■ **Material to process**
------

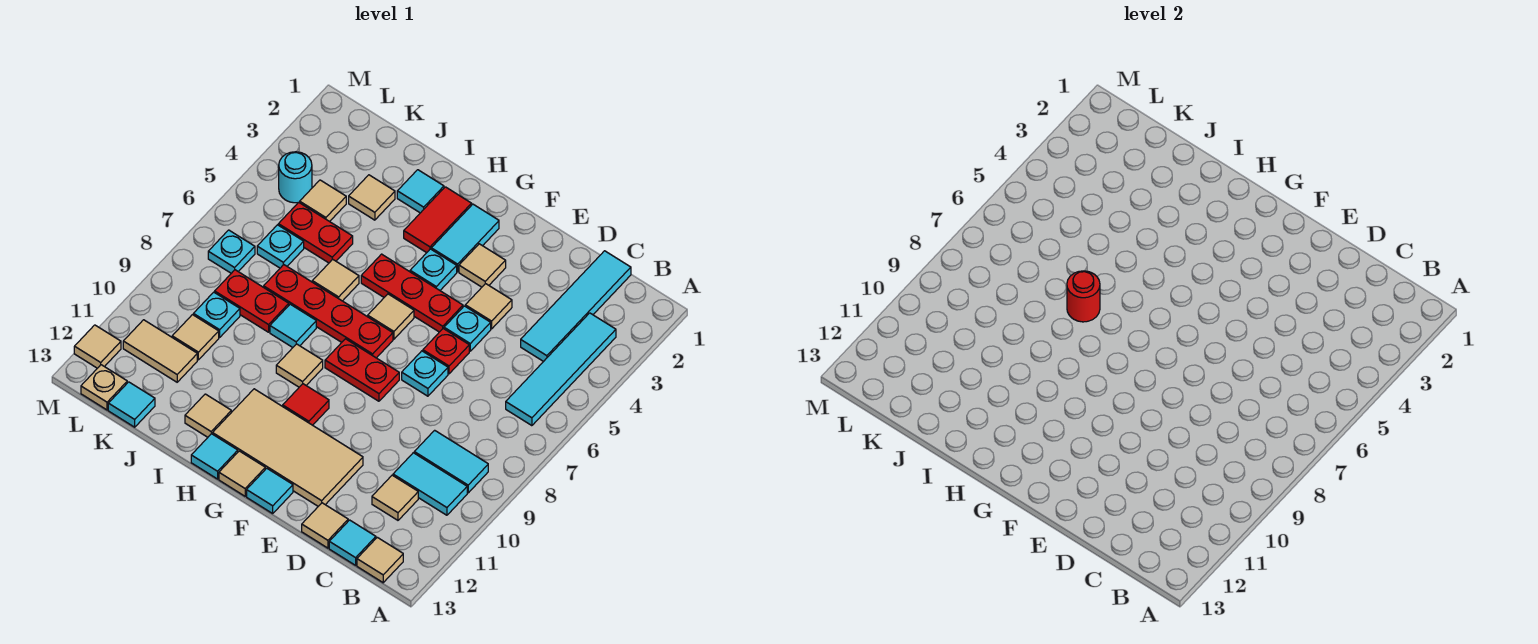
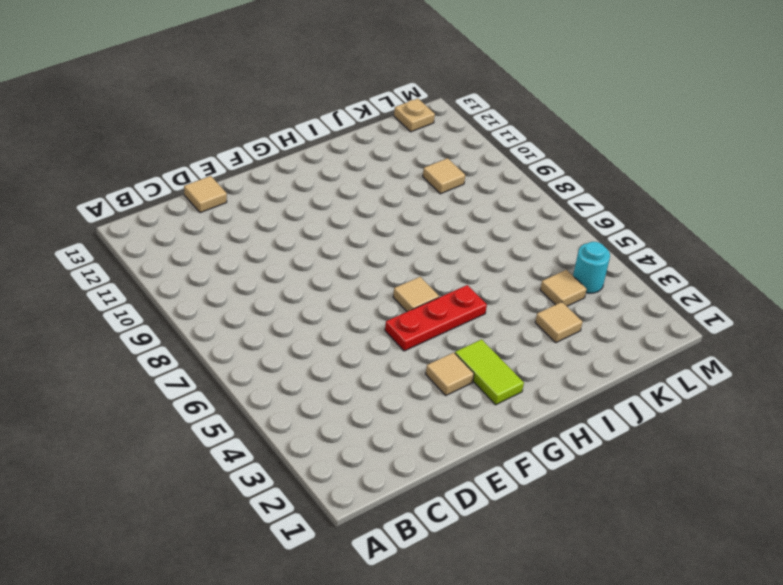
lime tile G2:G3 level 1 -> cyan tile G2:G3 level 1
none -> cyan tile B3:B6 level 1
none -> cyan tile B9:C9 level 1
none -> cyan tile B10:C10 level 1
none -> tan tile B13 level 1

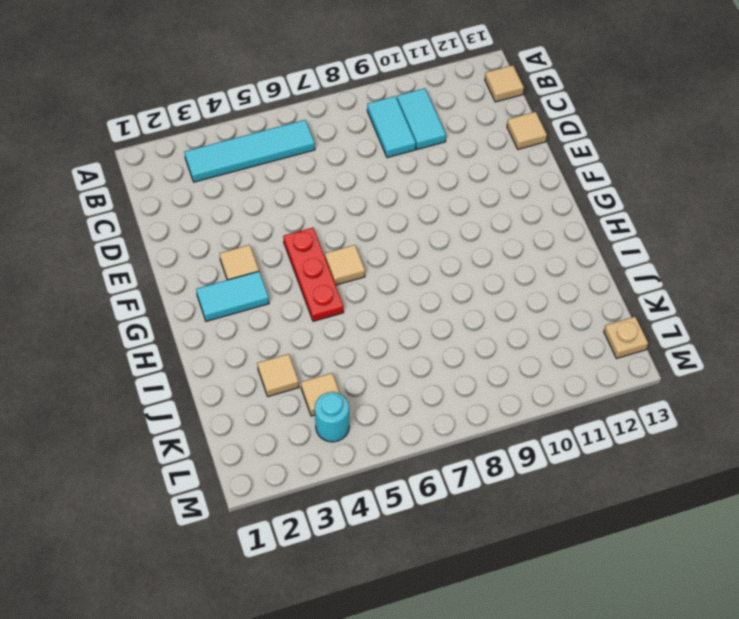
none -> cyan tile C1:C4 level 1
none -> tan tile C11 level 1
none -> cyan tile C13 level 1
none -> tan tile E4 level 1

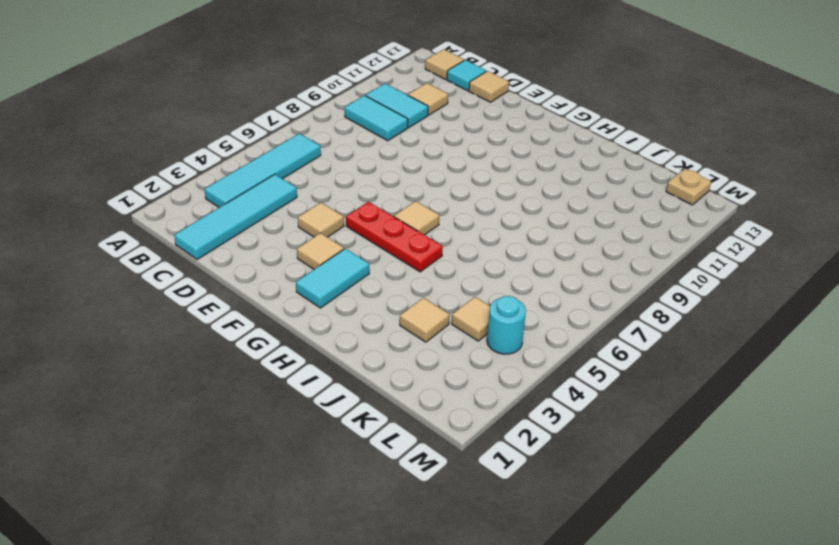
none -> cyan plate E5 level 1
none -> red plate E6 level 1
none -> cyan plate E7 level 1
none -> tan tile E11:H12 level 1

------

Repeat, exactly and in full, all the material above except its pictures.

lime tile G2:G3 level 1 -> cyan tile G2:G3 level 1
none -> cyan tile B3:B6 level 1
none -> cyan tile B9:C9 level 1
none -> cyan tile B10:C10 level 1
none -> tan tile B13 level 1

none -> cyan tile C1:C4 level 1
none -> tan tile C11 level 1
none -> cyan tile C13 level 1
none -> tan tile E4 level 1

none -> cyan plate E5 level 1
none -> red plate E6 level 1
none -> cyan plate E7 level 1
none -> tan tile E11:H12 level 1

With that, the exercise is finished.